++++ Supplied data ++++
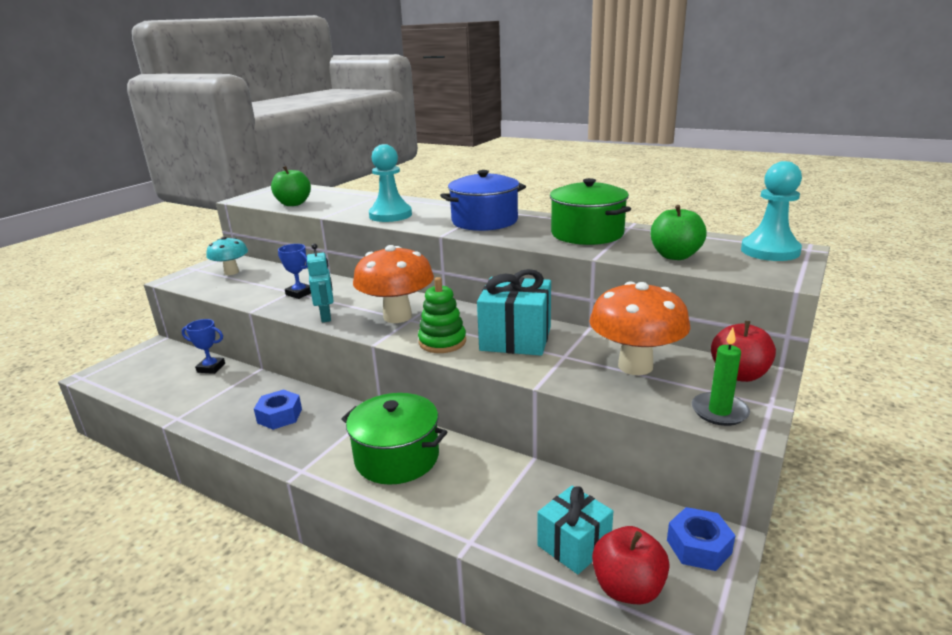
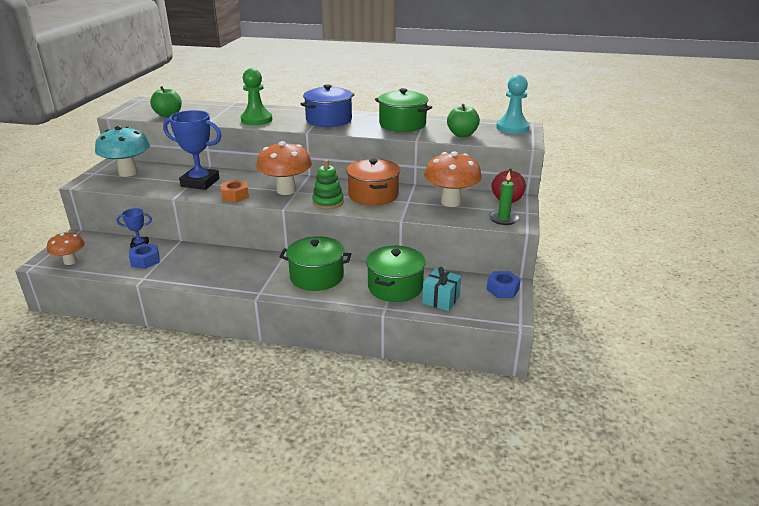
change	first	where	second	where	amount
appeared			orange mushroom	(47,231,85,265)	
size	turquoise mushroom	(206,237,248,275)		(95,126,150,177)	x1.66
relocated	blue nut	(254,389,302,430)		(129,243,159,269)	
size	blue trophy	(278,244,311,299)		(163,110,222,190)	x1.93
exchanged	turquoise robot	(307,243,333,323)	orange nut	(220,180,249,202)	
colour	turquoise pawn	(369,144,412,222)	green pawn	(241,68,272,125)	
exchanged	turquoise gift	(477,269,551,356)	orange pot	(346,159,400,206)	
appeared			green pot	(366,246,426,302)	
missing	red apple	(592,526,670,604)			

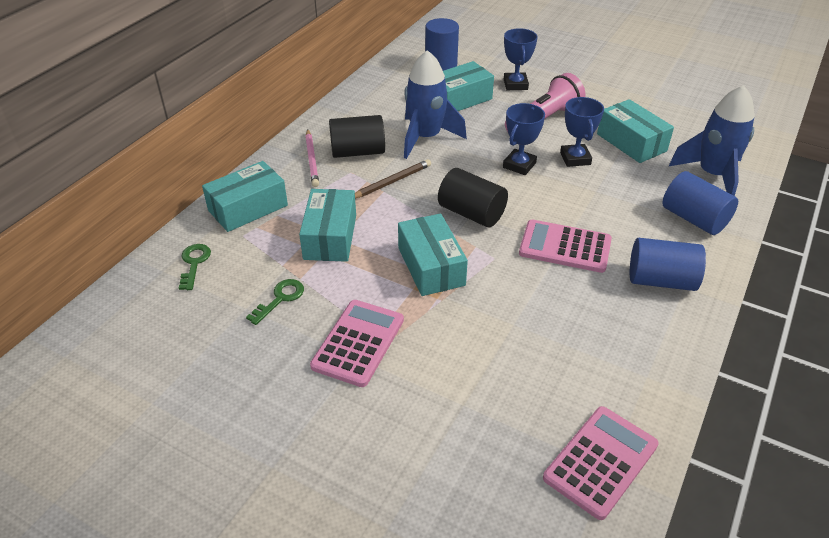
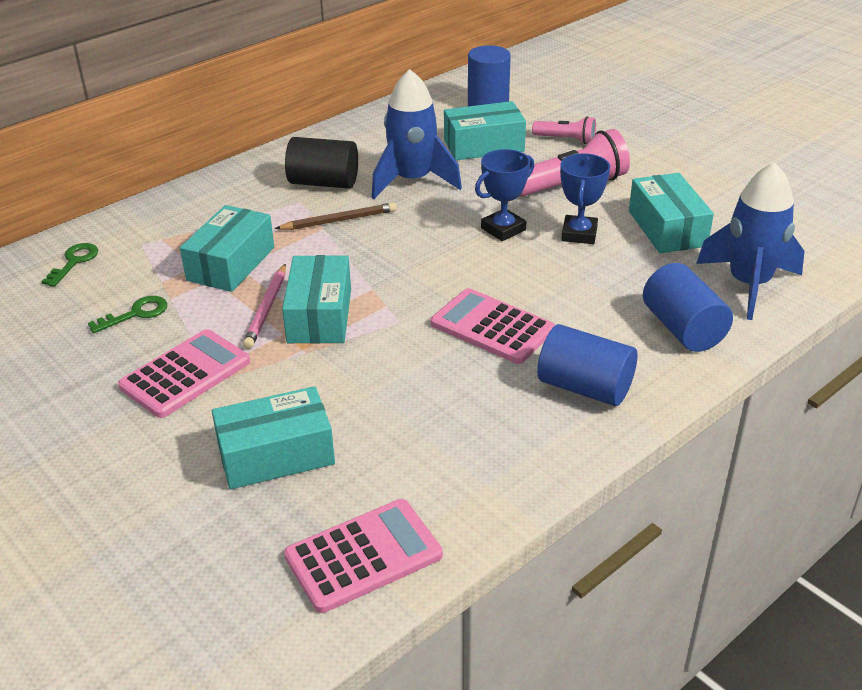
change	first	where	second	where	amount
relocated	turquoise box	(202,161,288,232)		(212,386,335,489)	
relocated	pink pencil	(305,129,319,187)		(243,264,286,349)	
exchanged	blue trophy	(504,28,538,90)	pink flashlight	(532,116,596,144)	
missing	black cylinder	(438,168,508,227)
++++
Show all lines from the data that contain "orange".

**Your solution**
appeared			orange mushroom	(47,231,85,265)	
exchanged	turquoise robot	(307,243,333,323)	orange nut	(220,180,249,202)	
exchanged	turquoise gift	(477,269,551,356)	orange pot	(346,159,400,206)	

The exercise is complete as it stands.